GOAL OF THE EXERCISE: In the data below, find each line that contains the word "fish" and copy it.

** Opening INFORMATION GIVEN block **

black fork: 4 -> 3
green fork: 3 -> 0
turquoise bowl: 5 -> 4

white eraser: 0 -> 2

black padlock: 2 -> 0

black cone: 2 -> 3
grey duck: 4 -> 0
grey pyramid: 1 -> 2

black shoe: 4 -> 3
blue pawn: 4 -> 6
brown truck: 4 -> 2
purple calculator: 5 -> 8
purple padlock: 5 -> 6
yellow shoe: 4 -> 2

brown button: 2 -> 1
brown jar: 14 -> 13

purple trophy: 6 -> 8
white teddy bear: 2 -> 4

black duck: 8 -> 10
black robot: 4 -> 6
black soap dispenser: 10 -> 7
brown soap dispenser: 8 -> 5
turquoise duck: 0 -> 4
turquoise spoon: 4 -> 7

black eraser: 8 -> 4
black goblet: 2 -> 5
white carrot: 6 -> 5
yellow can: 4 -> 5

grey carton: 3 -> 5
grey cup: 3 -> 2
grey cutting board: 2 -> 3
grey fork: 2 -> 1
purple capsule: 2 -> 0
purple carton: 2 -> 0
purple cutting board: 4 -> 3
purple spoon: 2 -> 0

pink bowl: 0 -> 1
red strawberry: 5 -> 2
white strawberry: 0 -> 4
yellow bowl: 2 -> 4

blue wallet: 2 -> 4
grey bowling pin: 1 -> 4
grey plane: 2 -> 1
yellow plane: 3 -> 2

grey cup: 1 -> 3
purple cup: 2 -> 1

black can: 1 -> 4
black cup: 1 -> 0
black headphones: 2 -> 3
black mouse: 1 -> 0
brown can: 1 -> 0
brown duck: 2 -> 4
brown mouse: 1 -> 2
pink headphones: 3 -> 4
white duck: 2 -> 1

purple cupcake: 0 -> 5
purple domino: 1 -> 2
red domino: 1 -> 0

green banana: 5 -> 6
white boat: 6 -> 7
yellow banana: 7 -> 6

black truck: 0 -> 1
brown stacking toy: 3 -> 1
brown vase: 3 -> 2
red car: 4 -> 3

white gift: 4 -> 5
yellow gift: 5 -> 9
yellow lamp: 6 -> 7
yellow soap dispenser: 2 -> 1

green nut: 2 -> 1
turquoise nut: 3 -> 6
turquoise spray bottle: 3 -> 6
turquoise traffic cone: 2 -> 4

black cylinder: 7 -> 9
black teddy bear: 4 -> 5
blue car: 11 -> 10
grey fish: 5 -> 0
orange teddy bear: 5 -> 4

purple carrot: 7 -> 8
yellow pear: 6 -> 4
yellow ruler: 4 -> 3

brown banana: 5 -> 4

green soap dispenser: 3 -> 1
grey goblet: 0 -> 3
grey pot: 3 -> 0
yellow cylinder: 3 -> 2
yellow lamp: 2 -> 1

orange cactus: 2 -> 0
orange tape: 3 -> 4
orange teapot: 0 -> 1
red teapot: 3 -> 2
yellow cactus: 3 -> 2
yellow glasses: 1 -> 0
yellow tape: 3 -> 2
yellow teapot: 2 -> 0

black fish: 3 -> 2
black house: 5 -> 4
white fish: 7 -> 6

** Closing INFORMATION GIVEN block **

WRITTEN SOLUTION:
grey fish: 5 -> 0
black fish: 3 -> 2
white fish: 7 -> 6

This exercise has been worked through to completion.